---------- RECORDED DATA ----------

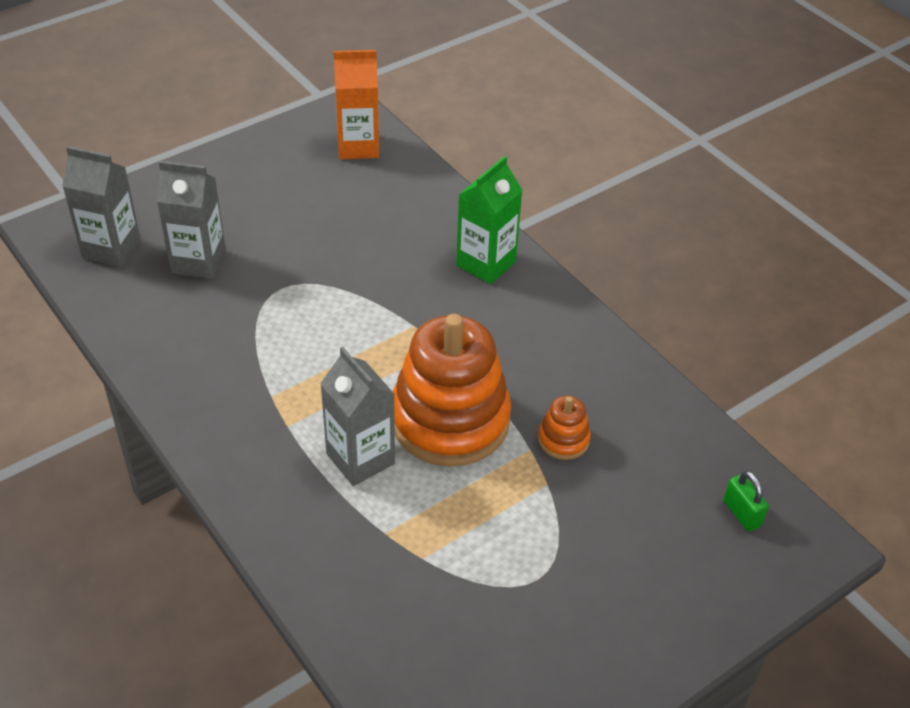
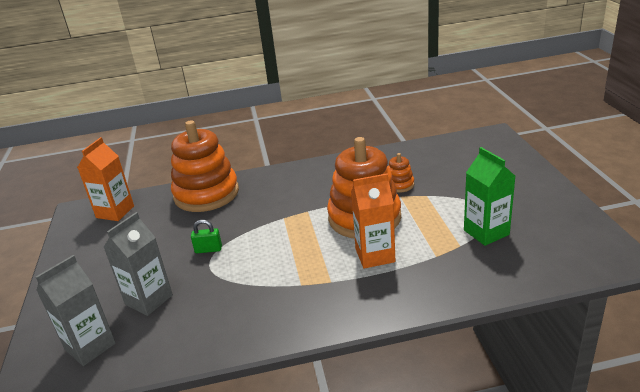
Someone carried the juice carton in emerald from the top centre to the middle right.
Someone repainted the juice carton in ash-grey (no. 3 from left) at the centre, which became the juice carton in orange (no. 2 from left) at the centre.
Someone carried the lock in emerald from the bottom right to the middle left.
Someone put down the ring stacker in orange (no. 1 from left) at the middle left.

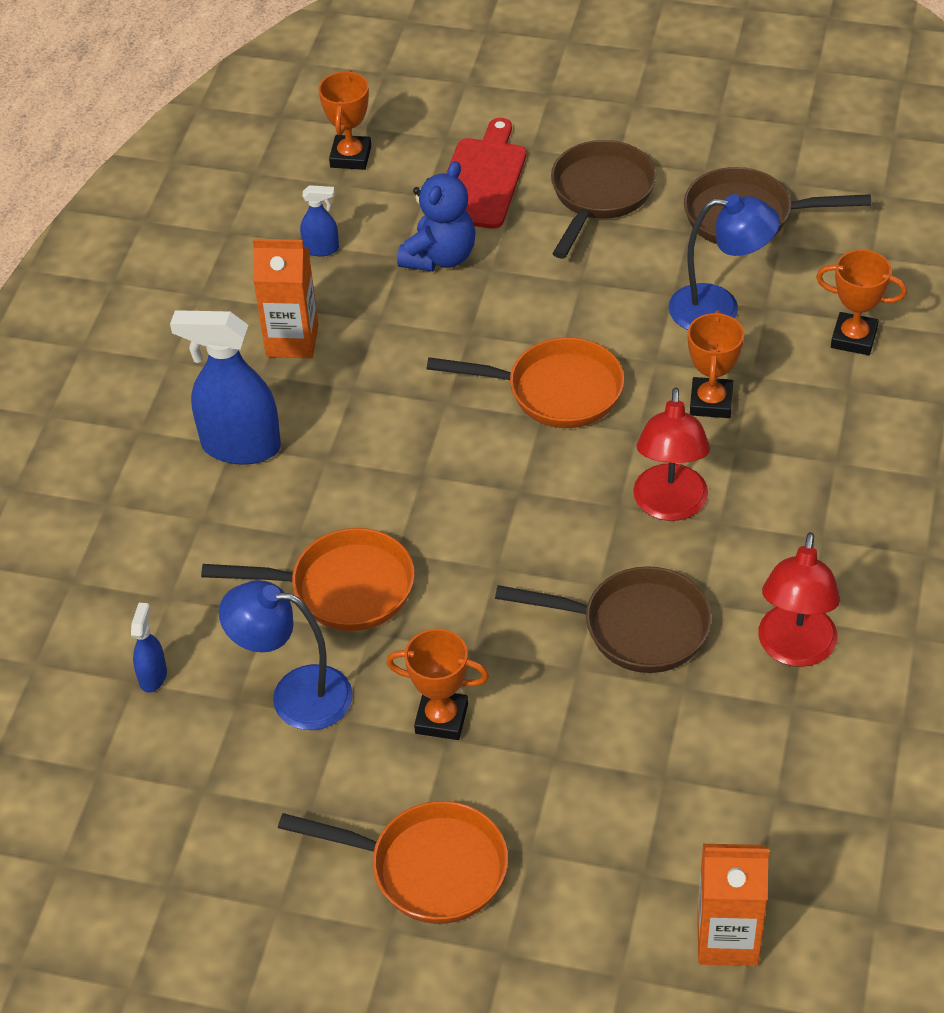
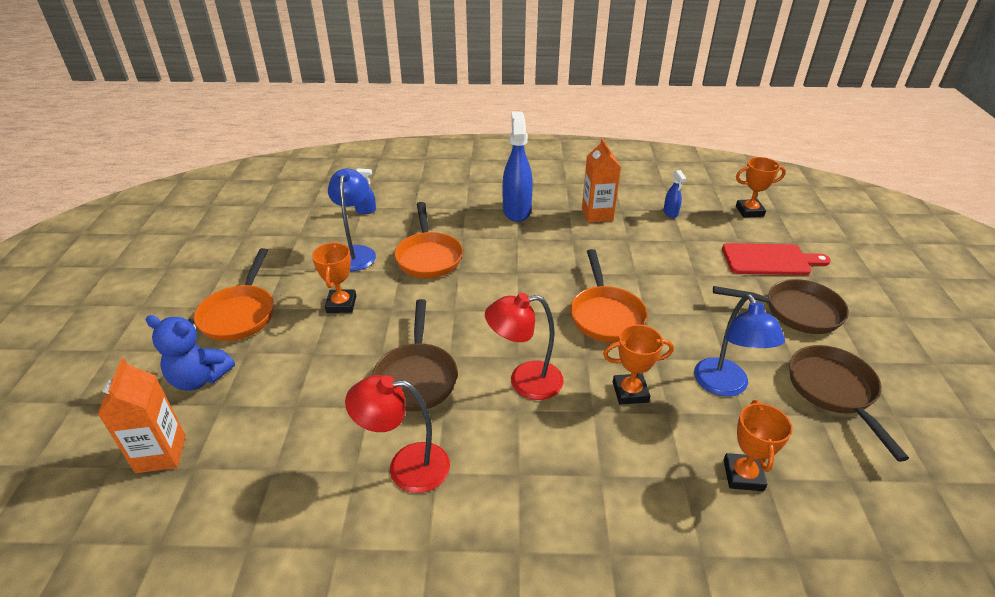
Someone carried the stuffed bear in cobalt from the top centre to the middle left.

----------

WORK TO BE COMPLETED
Copy out each line of the data in which the word "juice" appears.

TASK SOLUTION
Someone carried the juice carton in emerald from the top centre to the middle right.
Someone repainted the juice carton in ash-grey (no. 3 from left) at the centre, which became the juice carton in orange (no. 2 from left) at the centre.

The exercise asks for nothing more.